» Work instructions:
Pictures excluded, return every entry exactly, please.

━━━━━━━━

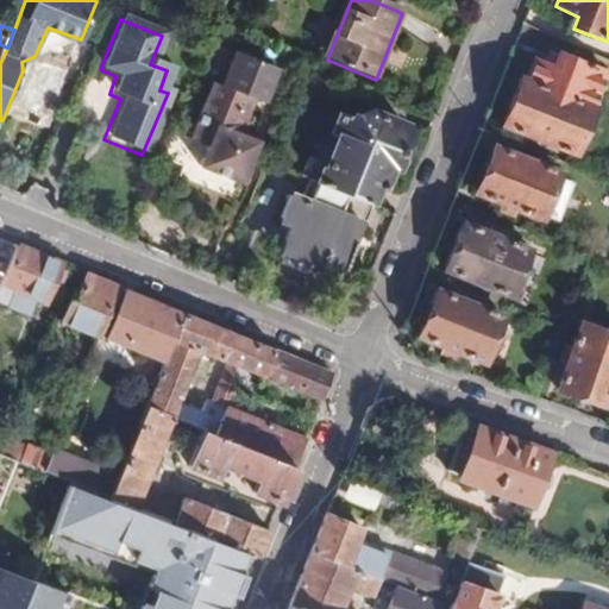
[(606,76),(562,58),(557,70),(535,62),(527,82),(521,80),(503,126),(573,155),(606,76)]
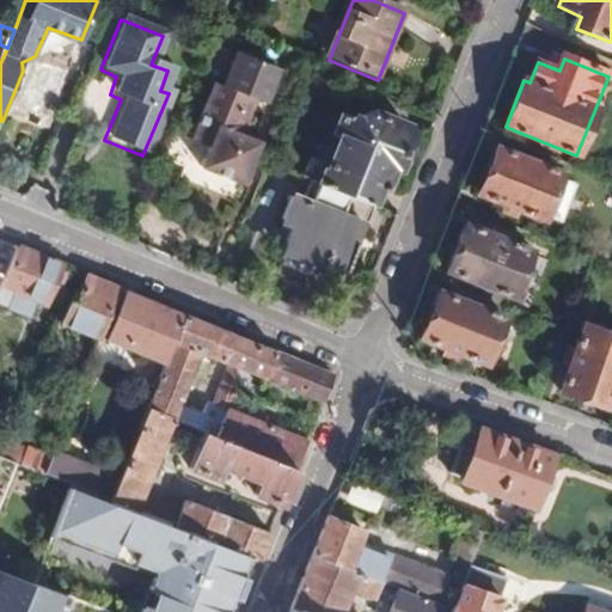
[(254,101),(216,86),(207,110),(193,146),(207,151),(200,171),(240,187),(257,146),(238,138),(254,101)]
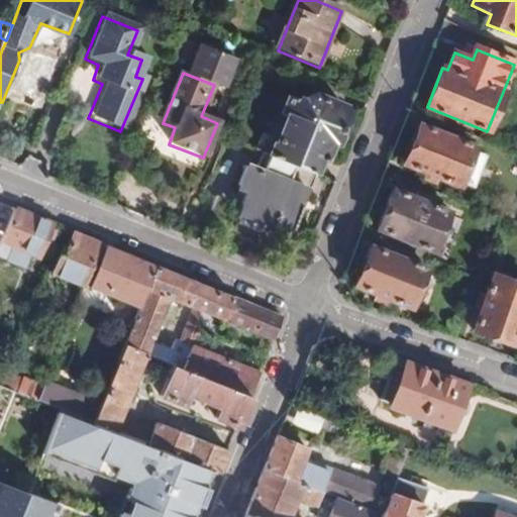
[(318,177),(320,178),(331,150),(334,151),(348,117),(347,111),(315,97),(309,99),(307,105),(300,102),(299,104),(289,99),(282,115),(287,118),(271,158),(280,161),(318,177)]
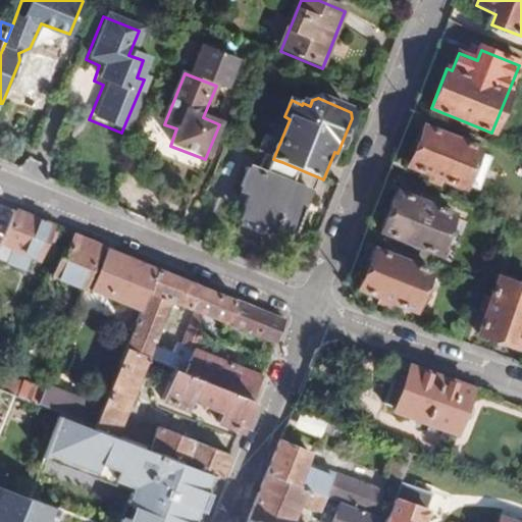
[(478,150),(423,127),(407,167),(462,190),(478,150)]
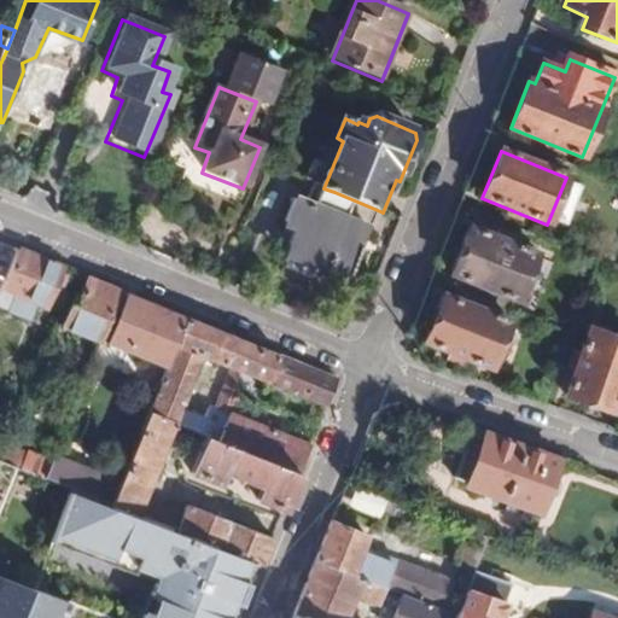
[(324,188),(315,185),(307,205),(296,202),(289,219),(299,225),(289,252),(351,279),(363,251),(361,250),(367,235),(371,237),(380,211),(334,192),(324,188)]
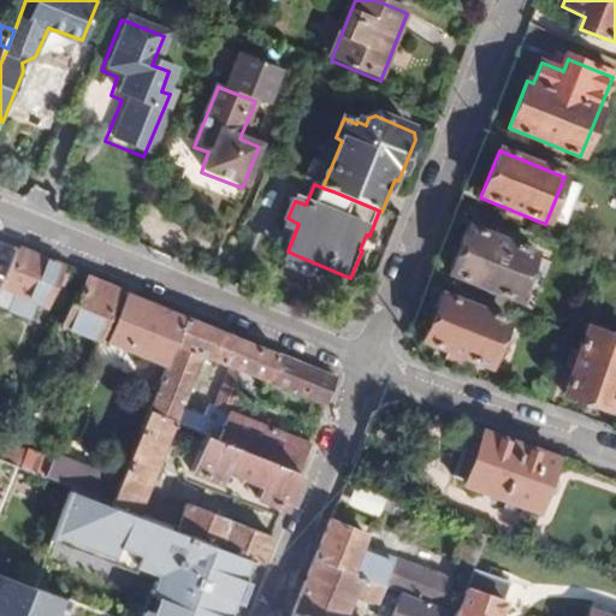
[(534,253),(468,226),(450,273),(514,298),(534,253)]
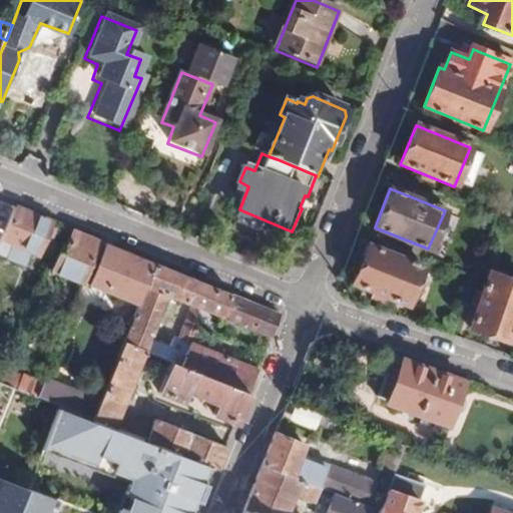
[(53,223),(17,208),(0,249),(0,254),(26,266),(32,252),(40,257),(45,239),(51,241),(55,231),(50,229),(53,223)]
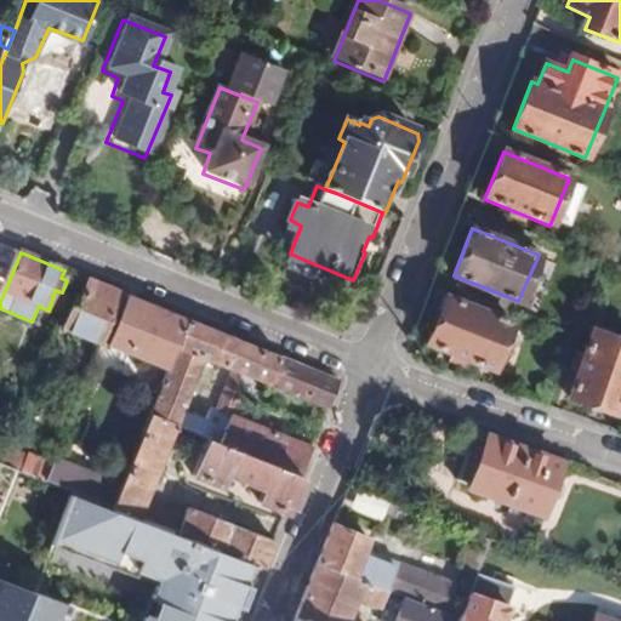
[(123,295),(90,281),(78,309),(73,307),(63,329),(102,345),(123,295)]
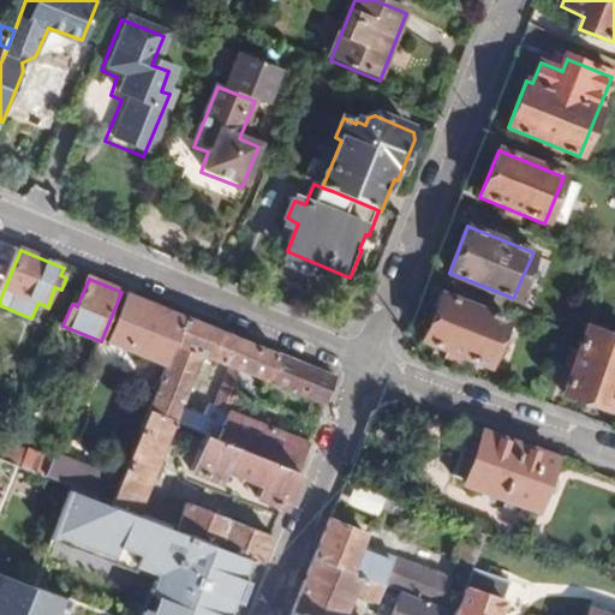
[(187,318),(130,296),(108,344),(167,369),(187,318)]
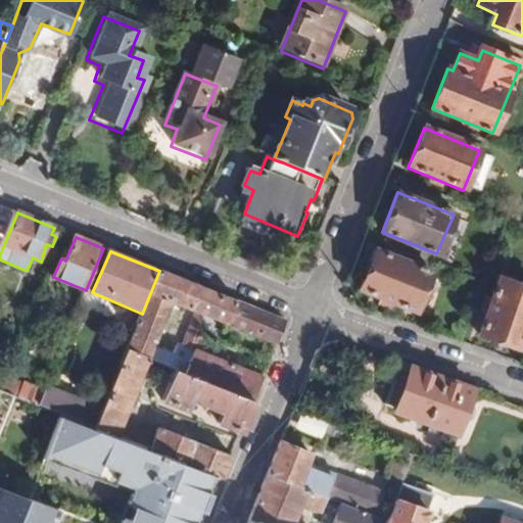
[(428,276),(374,254),(359,293),(412,315),(428,276)]
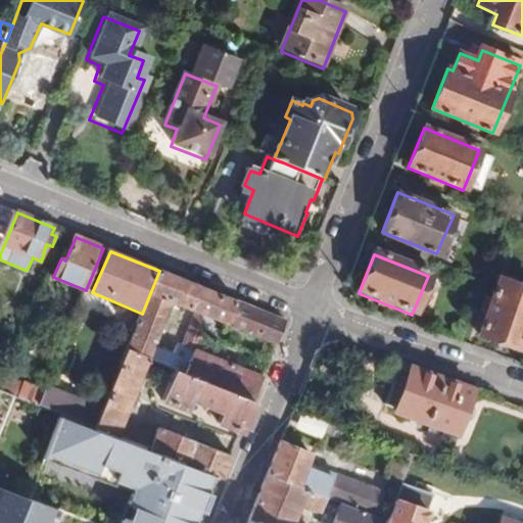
[(159,271),(142,314),(126,350),(148,359),(167,367),(175,370),(253,402),(264,378),(194,350),(193,352),(178,346),(173,357),(153,347),(172,304),(194,313),(182,343),(198,349),(210,320),(277,346),(285,323),(159,271)]
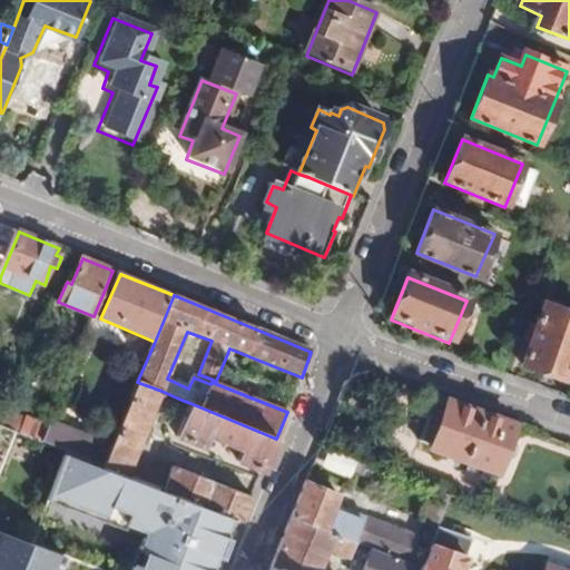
[(569,369),(569,313),(543,304),(522,365),(566,382),(569,369)]
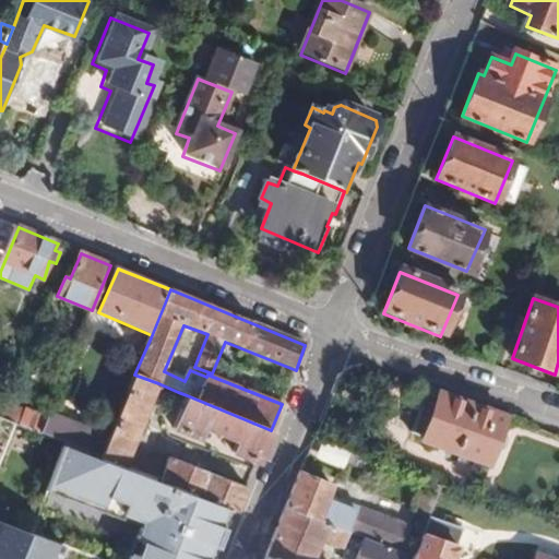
[(88,318),(83,331),(95,336),(100,322),(88,318)]
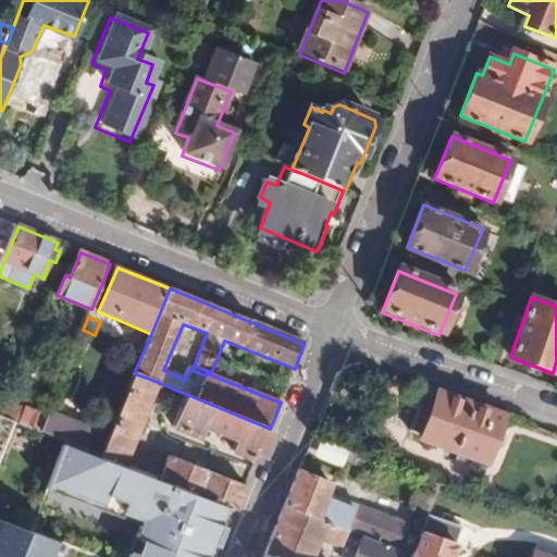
[(134,373),(109,433),(100,454),(226,503),(238,508),(247,487),(171,455),(165,458),(162,466),(135,455),(134,458),(126,455),(158,382),(134,373)]
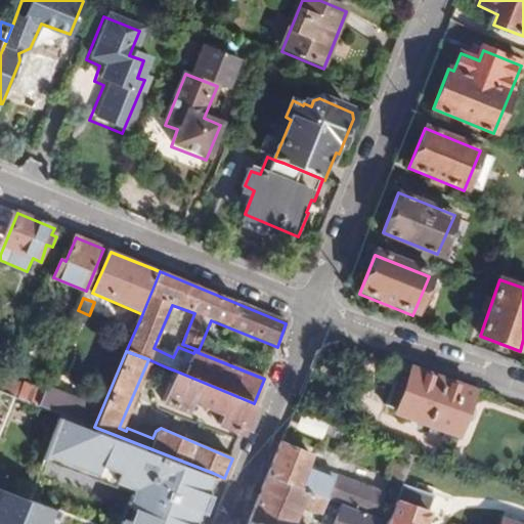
[(475,394),(402,367),(387,408),(398,412),(397,418),(459,438),(475,394)]
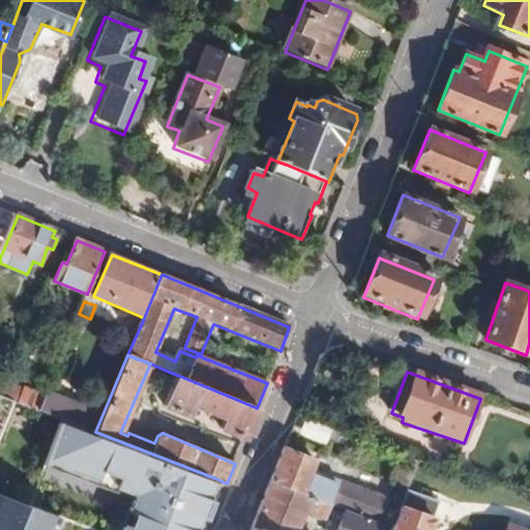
[(257,408),(177,375),(164,406),(185,415),(189,405),(226,420),(222,431),(244,440),(257,408)]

━━━━━━━━

» Result:
[(606,76),(562,58),(557,70),(535,62),(527,82),(521,80),(503,126),(573,155),(606,76)]
[(254,101),(216,86),(207,110),(193,146),(207,151),(200,171),(240,187),(257,146),(238,138),(254,101)]
[(318,177),(320,178),(331,150),(334,151),(348,117),(347,111),(315,97),(309,99),(307,105),(300,102),(299,104),(289,99),(282,115),(287,118),(271,158),(280,161),(318,177)]
[(478,150),(423,127),(407,167),(462,190),(478,150)]
[(324,188),(315,185),(307,205),(296,202),(289,219),(299,225),(289,252),(351,279),(363,251),(361,250),(367,235),(371,237),(380,211),(334,192),(324,188)]
[(534,253),(468,226),(450,273),(514,298),(534,253)]
[(53,223),(17,208),(0,249),(0,254),(26,266),(32,252),(40,257),(45,239),(51,241),(55,231),(50,229),(53,223)]
[(123,295),(90,281),(78,309),(73,307),(63,329),(102,345),(123,295)]
[(187,318),(130,296),(108,344),(167,369),(187,318)]
[(428,276),(374,254),(359,293),(412,315),(428,276)]
[(159,271),(142,314),(126,350),(148,359),(167,367),(175,370),(253,402),(264,378),(194,350),(193,352),(178,346),(173,357),(153,347),(172,304),(194,313),(182,343),(198,349),(210,320),(277,346),(285,323),(159,271)]
[(569,369),(569,313),(543,304),(522,365),(566,382),(569,369)]
[(88,318),(83,331),(95,336),(100,322),(88,318)]
[(134,373),(109,433),(100,454),(226,503),(238,508),(247,487),(171,455),(165,458),(162,466),(135,455),(134,458),(126,455),(158,382),(134,373)]
[(475,394),(402,367),(387,408),(398,412),(397,418),(459,438),(475,394)]
[(257,408),(177,375),(164,406),(185,415),(189,405),(226,420),(222,431),(244,440),(257,408)]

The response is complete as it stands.